**WORK ORDER**
Repeat the listing beneath this line exactly, keeping every character.

**DATASET CONTENT**
====

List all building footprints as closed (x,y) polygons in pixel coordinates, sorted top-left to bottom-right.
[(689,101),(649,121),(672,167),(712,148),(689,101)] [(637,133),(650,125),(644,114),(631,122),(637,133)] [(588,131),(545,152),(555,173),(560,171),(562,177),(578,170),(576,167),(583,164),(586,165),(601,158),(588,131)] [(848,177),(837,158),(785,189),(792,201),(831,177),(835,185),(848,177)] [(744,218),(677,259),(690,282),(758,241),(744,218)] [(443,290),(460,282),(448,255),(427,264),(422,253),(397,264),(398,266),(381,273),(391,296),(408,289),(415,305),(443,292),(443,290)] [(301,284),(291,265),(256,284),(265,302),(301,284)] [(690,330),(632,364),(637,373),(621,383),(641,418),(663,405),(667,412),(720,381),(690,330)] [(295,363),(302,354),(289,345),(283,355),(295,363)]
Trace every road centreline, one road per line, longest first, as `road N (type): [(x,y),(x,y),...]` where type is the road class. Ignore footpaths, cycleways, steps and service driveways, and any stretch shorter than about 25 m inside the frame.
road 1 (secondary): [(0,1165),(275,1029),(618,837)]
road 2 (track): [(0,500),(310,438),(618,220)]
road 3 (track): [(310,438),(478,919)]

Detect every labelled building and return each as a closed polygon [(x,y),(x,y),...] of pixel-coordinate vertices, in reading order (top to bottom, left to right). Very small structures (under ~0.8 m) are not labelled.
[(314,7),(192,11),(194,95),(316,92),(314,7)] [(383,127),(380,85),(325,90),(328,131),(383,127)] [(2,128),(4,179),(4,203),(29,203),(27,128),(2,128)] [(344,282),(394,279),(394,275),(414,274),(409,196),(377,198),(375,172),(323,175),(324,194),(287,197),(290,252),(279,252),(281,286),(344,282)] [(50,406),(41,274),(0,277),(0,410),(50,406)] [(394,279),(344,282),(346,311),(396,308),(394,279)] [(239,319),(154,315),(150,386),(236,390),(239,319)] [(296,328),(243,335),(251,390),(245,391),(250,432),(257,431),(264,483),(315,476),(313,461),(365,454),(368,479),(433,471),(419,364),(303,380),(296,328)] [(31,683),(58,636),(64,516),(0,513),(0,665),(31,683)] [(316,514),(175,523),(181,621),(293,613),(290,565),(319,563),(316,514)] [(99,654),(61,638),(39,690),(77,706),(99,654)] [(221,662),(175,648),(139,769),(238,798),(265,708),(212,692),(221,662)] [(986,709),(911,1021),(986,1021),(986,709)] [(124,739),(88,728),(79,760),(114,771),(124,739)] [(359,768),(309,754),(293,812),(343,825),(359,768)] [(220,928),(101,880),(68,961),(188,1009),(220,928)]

====

**TASK RESPONSE**
List all building footprints as closed (x,y) polygons in pixel coordinates, sorted top-left to bottom-right.
[(689,101),(649,121),(672,167),(712,148),(689,101)] [(637,133),(650,125),(644,114),(631,122),(637,133)] [(588,131),(545,152),(555,173),(560,171),(562,177),(578,170),(576,167),(583,164),(586,165),(601,158),(588,131)] [(848,177),(837,158),(785,189),(792,201),(831,177),(835,185),(848,177)] [(744,218),(677,259),(690,282),(758,241),(744,218)] [(443,290),(460,282),(448,255),(427,264),(422,253),(397,264),(398,266),(381,273),(391,296),(408,289),(415,305),(443,292),(443,290)] [(301,284),(291,265),(256,284),(265,302),(301,284)] [(690,330),(632,364),(637,373),(621,383),(641,418),(663,405),(667,412),(720,381),(690,330)] [(295,363),(302,354),(289,345),(283,355),(295,363)]
Trace every road centreline, one road per line, longest first, as `road N (type): [(x,y),(x,y),...]` where type is the road class. Ignore footpaths, cycleways, steps and service driveways, and any stretch shorter than about 25 m inside the frame.
road 1 (secondary): [(0,1165),(275,1029),(618,837)]
road 2 (track): [(0,500),(310,438),(618,220)]
road 3 (track): [(310,438),(478,919)]

Detect every labelled building and return each as a closed polygon [(x,y),(x,y),...] of pixel-coordinate vertices, in reading order (top to bottom, left to right). Very small structures (under ~0.8 m) are not labelled.
[(314,7),(192,11),(194,95),(316,92),(314,7)] [(383,127),(380,85),(325,90),(328,131),(383,127)] [(2,128),(4,179),(4,203),(29,203),(27,128),(2,128)] [(344,282),(394,279),(394,275),(414,274),(409,196),(377,198),(375,172),(323,175),(324,194),(287,197),(290,252),(279,252),(281,286),(344,282)] [(50,406),(41,274),(0,277),(0,410),(50,406)] [(394,279),(344,282),(346,311),(396,308),(394,279)] [(239,319),(154,315),(150,386),(236,390),(239,319)] [(296,328),(243,335),(251,390),(245,391),(250,432),(257,431),(264,483),(315,476),(313,461),(365,454),(368,479),(433,471),(419,364),(303,380),(296,328)] [(31,683),(58,636),(64,516),(0,513),(0,665),(31,683)] [(316,514),(175,523),(181,621),(293,613),(290,565),(319,563),(316,514)] [(99,654),(61,638),(39,690),(77,706),(99,654)] [(221,662),(175,648),(139,769),(238,798),(265,708),(212,692),(221,662)] [(986,709),(911,1021),(986,1021),(986,709)] [(124,739),(88,728),(79,760),(114,771),(124,739)] [(359,768),(309,754),(293,812),(343,825),(359,768)] [(220,928),(101,880),(68,961),(188,1009),(220,928)]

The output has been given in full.